Write out, with no changes, every line starting at the one that contains "(287, 480) = (472, 346): grey" and ending at the last line of the data below. Leave pictures out.
--- Dataset records Enclosed Below ---
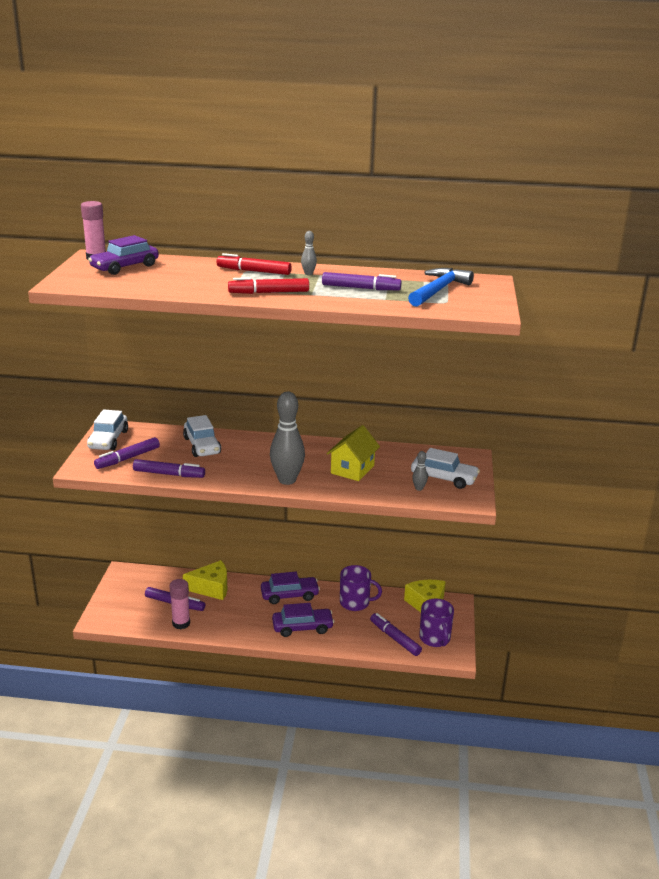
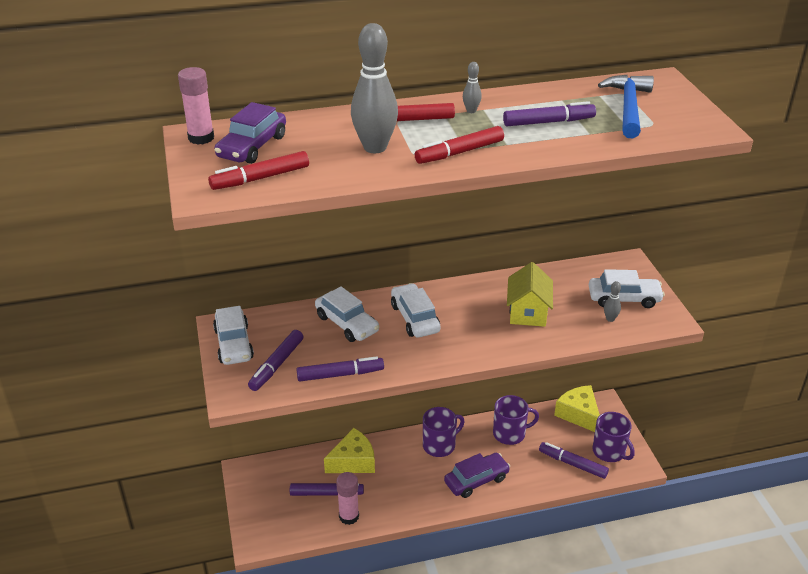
camera: 20 degrees left, 10 degrees up
(110, 282) = (261, 178): none -> red marker
(257, 454) = (415, 318): none -> white car
(287, 480) = (472, 346): grey bowling pin -> grey bowling pin (375, 147)
(289, 595) = (440, 445): purple car -> purple mug

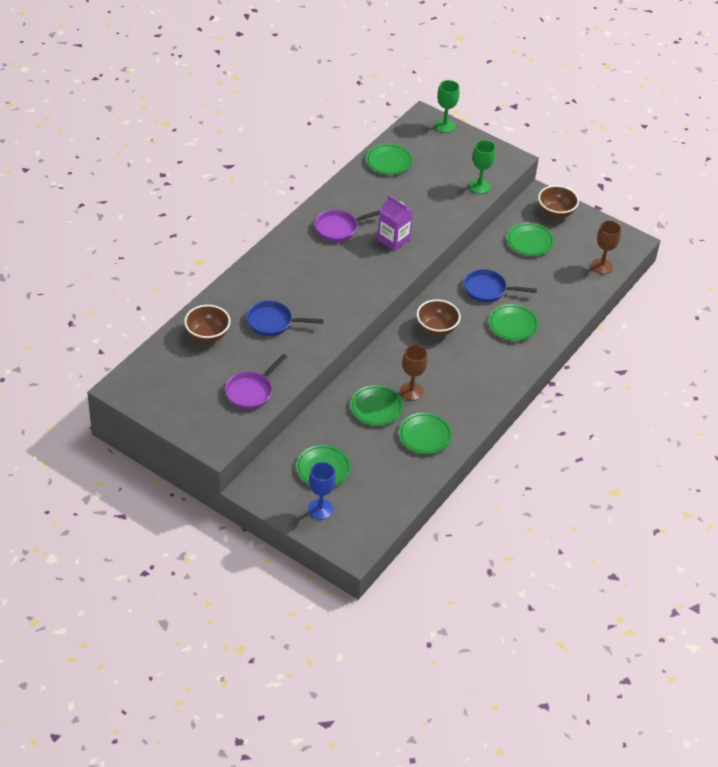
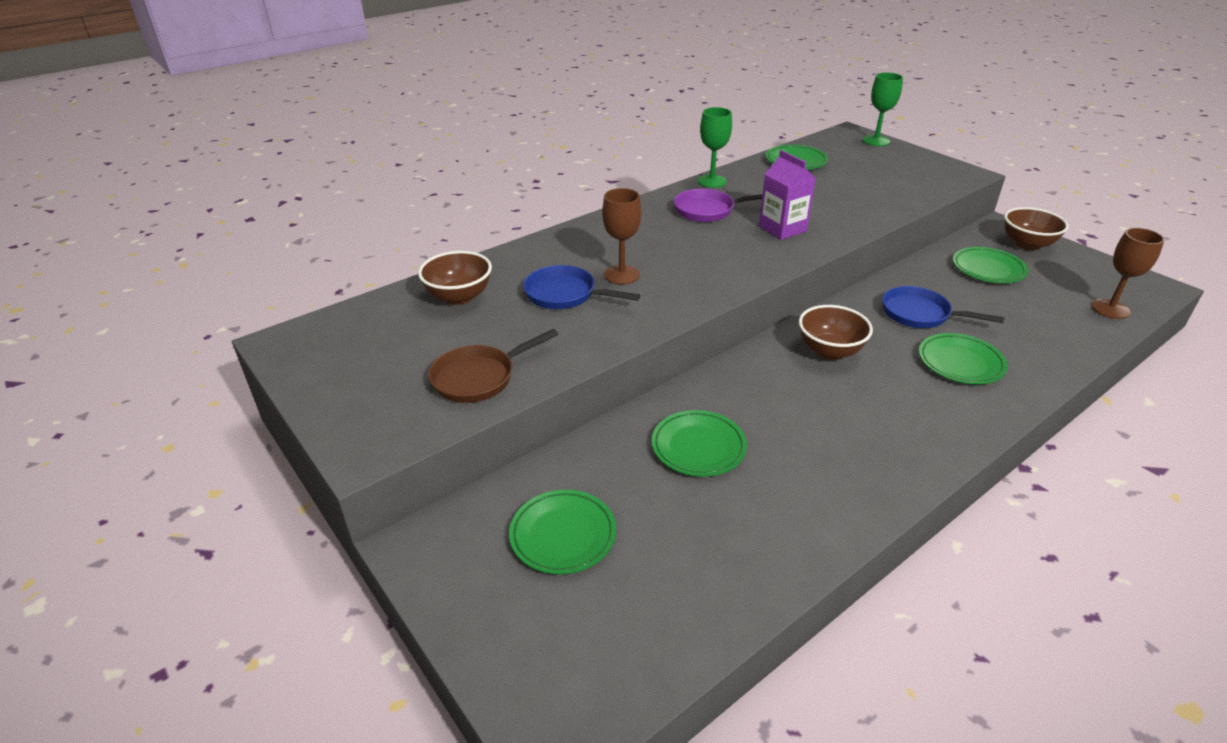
camera: 20 degrees right, 10 degrees down
(251, 391) = (478, 378): purple pan -> brown pan
(320, 509) = (523, 617): blue goblet -> none
(411, 391) = (768, 432): brown goblet -> brown goblet (622, 275)
(425, 435) = (777, 510): green plate -> none
(479, 186) = (918, 192): green goblet -> green goblet (712, 181)

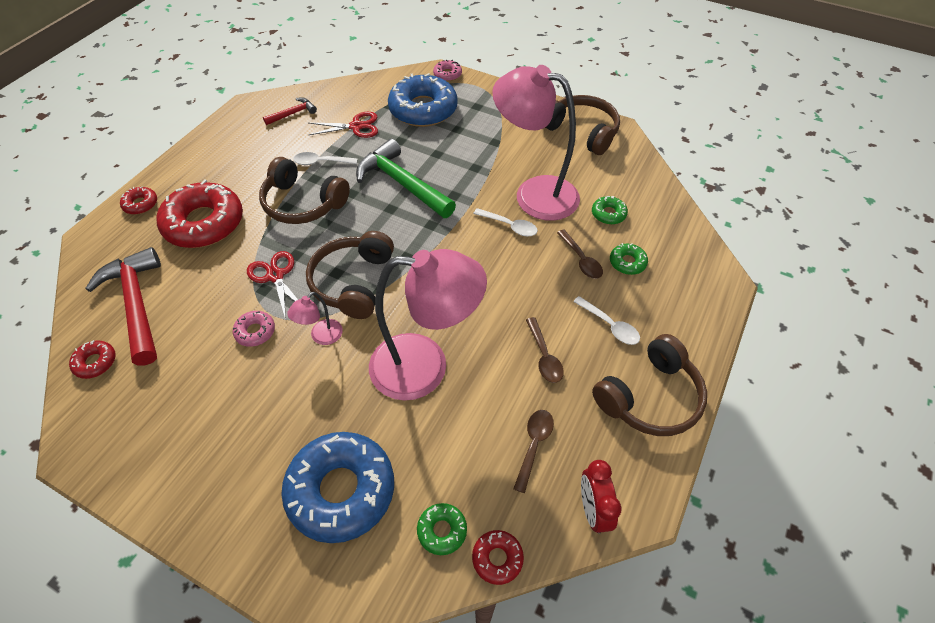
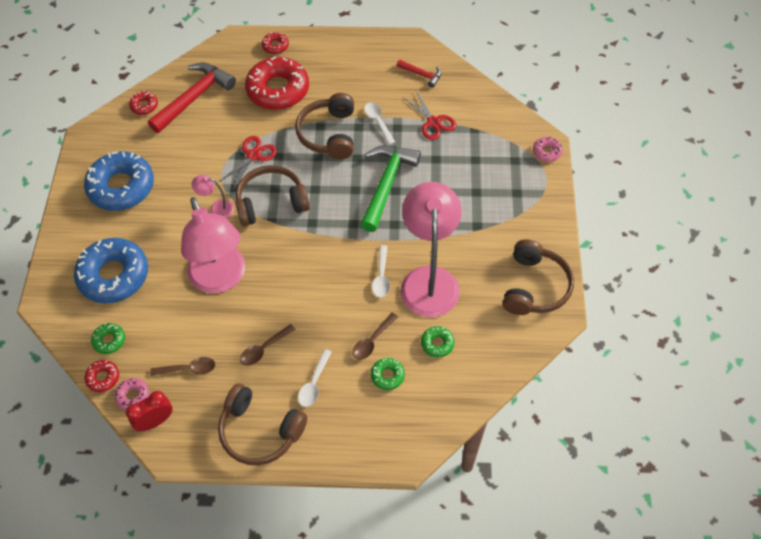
camera: 65 degrees right, 5 degrees up
(255, 332) = (203, 170): pink donut -> pink donut (133, 396)
(423, 109) = (485, 156): blue donut -> blue donut (121, 187)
--- End of Enclosed Dataset records ---
**Solution:**
(287, 480) = (472, 346): grey bowling pin -> grey bowling pin (375, 147)
(289, 595) = (440, 445): purple car -> purple mug

camera: 20 degrees right, 10 degrees down
(251, 391) = (478, 378): purple pan -> brown pan
(320, 509) = (523, 617): blue goblet -> none
(411, 391) = (768, 432): brown goblet -> brown goblet (622, 275)
(425, 435) = (777, 510): green plate -> none
(479, 186) = (918, 192): green goblet -> green goblet (712, 181)

camera: 65 degrees right, 5 degrees up
(255, 332) = (203, 170): pink donut -> pink donut (133, 396)
(423, 109) = (485, 156): blue donut -> blue donut (121, 187)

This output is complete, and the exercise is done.